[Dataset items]

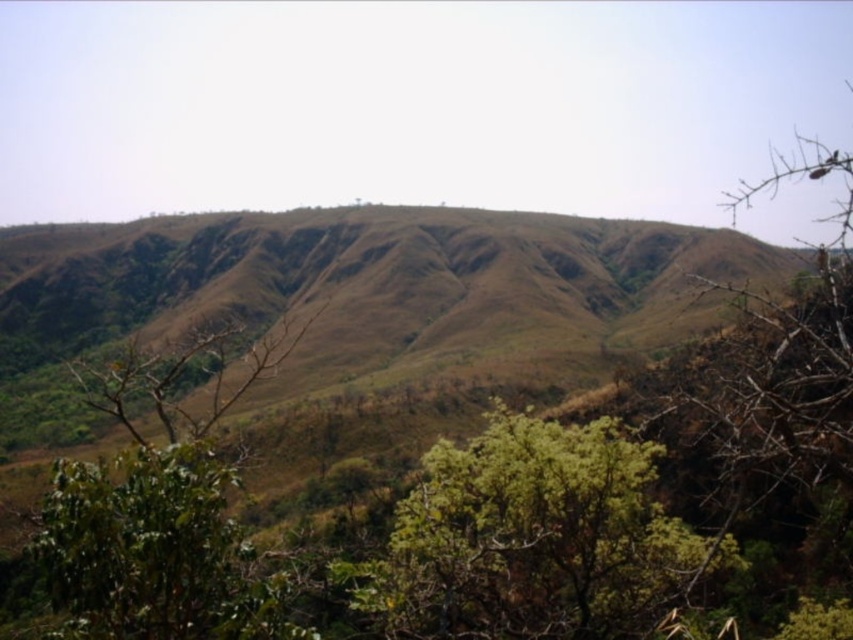
Question: Estimate the real-world distances between objects in this image. Which object is farther from the green leafy tree at lower left?

Choices:
 (A) green leafy tree at center
 (B) brown grassy hillside at center

Answer: (B)

Question: Is brown grassy hillside at center thinner than green leafy tree at center?

Choices:
 (A) no
 (B) yes

Answer: (A)

Question: Which object appears farthest from the camera in this image?

Choices:
 (A) brown grassy hillside at center
 (B) green leafy tree at lower left

Answer: (A)

Question: Which object is closer to the camera taking this photo?

Choices:
 (A) green leafy tree at lower left
 (B) green leafy tree at center
 (C) brown grassy hillside at center

Answer: (A)

Question: Does green leafy tree at center appear over green leafy tree at lower left?

Choices:
 (A) no
 (B) yes

Answer: (A)

Question: Can you confirm if green leafy tree at center is positioned to the left of green leafy tree at lower left?

Choices:
 (A) no
 (B) yes

Answer: (A)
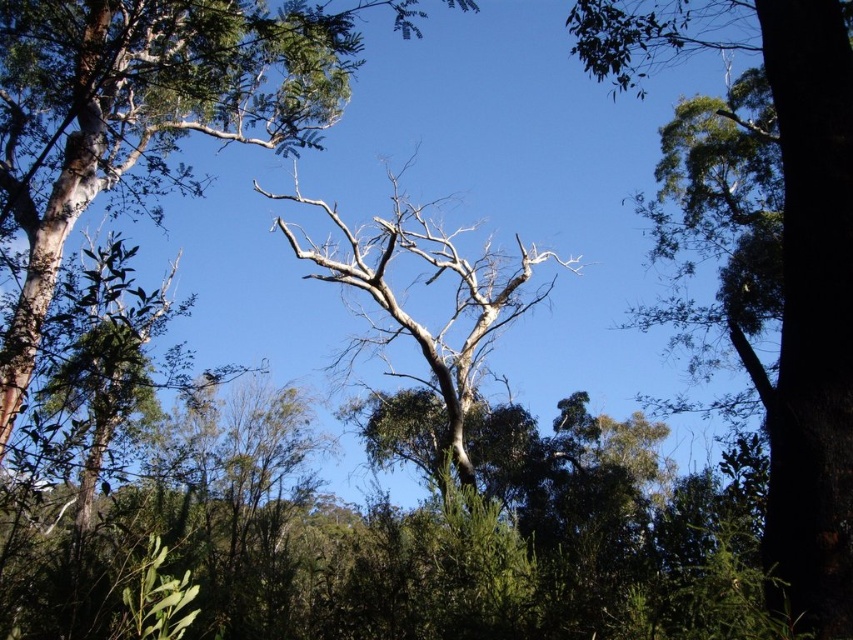
Question: Does smooth bark tree at center appear on the left side of green leafy tree at upper right?

Choices:
 (A) no
 (B) yes

Answer: (B)

Question: Which point is closer to the camera?

Choices:
 (A) smooth bark tree at center
 (B) green leafy tree at upper right
 (C) bare wood tree at center

Answer: (B)

Question: Which of these objects is positioned farthest from the green leafy tree at upper right?

Choices:
 (A) smooth bark tree at center
 (B) bare wood tree at center

Answer: (B)

Question: In this image, where is smooth bark tree at center located relative to bare wood tree at center?

Choices:
 (A) right
 (B) left

Answer: (B)

Question: Can you confirm if green leafy tree at upper right is positioned above bare wood tree at center?

Choices:
 (A) yes
 (B) no

Answer: (B)

Question: Which point is closer to the camera?

Choices:
 (A) (347, 230)
 (B) (32, 10)

Answer: (B)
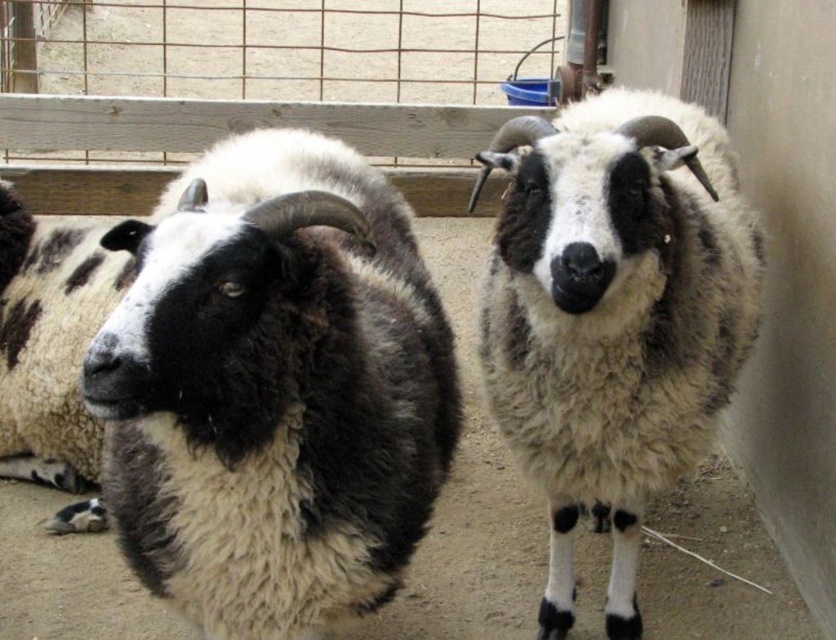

What you need to do - Rewrite all of the entries with "green leafy tree" changed to "leafy tree" and everything else left as is. Leave out the pictures.

Task answer -
Question: Estimate the real-world distances between objects in this image. Which object is farther from the leafy tree at lower left?

Choices:
 (A) leafy tree at center
 (B) brown grassy hillside at center

Answer: (B)

Question: Is brown grassy hillside at center thinner than leafy tree at center?

Choices:
 (A) no
 (B) yes

Answer: (A)

Question: Which object appears farthest from the camera in this image?

Choices:
 (A) brown grassy hillside at center
 (B) leafy tree at lower left

Answer: (A)

Question: Which object is closer to the camera taking this photo?

Choices:
 (A) leafy tree at lower left
 (B) leafy tree at center
 (C) brown grassy hillside at center

Answer: (A)

Question: Does leafy tree at center appear over leafy tree at lower left?

Choices:
 (A) no
 (B) yes

Answer: (A)

Question: Can you confirm if leafy tree at center is positioned to the left of leafy tree at lower left?

Choices:
 (A) no
 (B) yes

Answer: (A)
Question: Does smooth bark tree at center appear on the left side of leafy tree at upper right?

Choices:
 (A) no
 (B) yes

Answer: (B)

Question: Which point is closer to the camera?

Choices:
 (A) smooth bark tree at center
 (B) leafy tree at upper right
 (C) bare wood tree at center

Answer: (B)

Question: Which of these objects is positioned farthest from the leafy tree at upper right?

Choices:
 (A) smooth bark tree at center
 (B) bare wood tree at center

Answer: (B)

Question: In this image, where is smooth bark tree at center located relative to bare wood tree at center?

Choices:
 (A) right
 (B) left

Answer: (B)

Question: Can you confirm if leafy tree at upper right is positioned above bare wood tree at center?

Choices:
 (A) yes
 (B) no

Answer: (B)

Question: Which point is closer to the camera?

Choices:
 (A) (347, 230)
 (B) (32, 10)

Answer: (B)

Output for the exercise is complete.